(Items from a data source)
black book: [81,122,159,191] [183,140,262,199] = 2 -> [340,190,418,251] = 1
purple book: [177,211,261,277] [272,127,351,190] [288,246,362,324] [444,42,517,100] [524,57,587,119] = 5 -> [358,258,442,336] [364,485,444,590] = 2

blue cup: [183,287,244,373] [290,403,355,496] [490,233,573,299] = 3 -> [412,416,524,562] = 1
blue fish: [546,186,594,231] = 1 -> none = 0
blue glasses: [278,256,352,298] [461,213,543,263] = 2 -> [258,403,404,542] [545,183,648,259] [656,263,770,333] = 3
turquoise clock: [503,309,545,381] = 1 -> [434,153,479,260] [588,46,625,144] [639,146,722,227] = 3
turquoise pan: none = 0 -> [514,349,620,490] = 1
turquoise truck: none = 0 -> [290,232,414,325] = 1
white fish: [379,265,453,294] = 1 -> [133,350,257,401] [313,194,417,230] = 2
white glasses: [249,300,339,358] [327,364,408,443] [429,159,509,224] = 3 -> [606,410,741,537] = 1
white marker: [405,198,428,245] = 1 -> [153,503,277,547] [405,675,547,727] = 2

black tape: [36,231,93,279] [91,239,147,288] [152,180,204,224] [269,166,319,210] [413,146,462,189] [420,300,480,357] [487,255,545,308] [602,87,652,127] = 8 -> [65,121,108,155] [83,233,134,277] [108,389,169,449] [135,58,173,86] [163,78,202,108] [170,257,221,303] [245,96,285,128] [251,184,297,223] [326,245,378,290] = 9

## What to work on
Take the entries above and return only the lines from the one with "purple book: [177,211,261,277]" to the one with "turquoise truck: none", both included, unchanged.

## Expected answer
purple book: [177,211,261,277] [272,127,351,190] [288,246,362,324] [444,42,517,100] [524,57,587,119] = 5 -> [358,258,442,336] [364,485,444,590] = 2

blue cup: [183,287,244,373] [290,403,355,496] [490,233,573,299] = 3 -> [412,416,524,562] = 1
blue fish: [546,186,594,231] = 1 -> none = 0
blue glasses: [278,256,352,298] [461,213,543,263] = 2 -> [258,403,404,542] [545,183,648,259] [656,263,770,333] = 3
turquoise clock: [503,309,545,381] = 1 -> [434,153,479,260] [588,46,625,144] [639,146,722,227] = 3
turquoise pan: none = 0 -> [514,349,620,490] = 1
turquoise truck: none = 0 -> [290,232,414,325] = 1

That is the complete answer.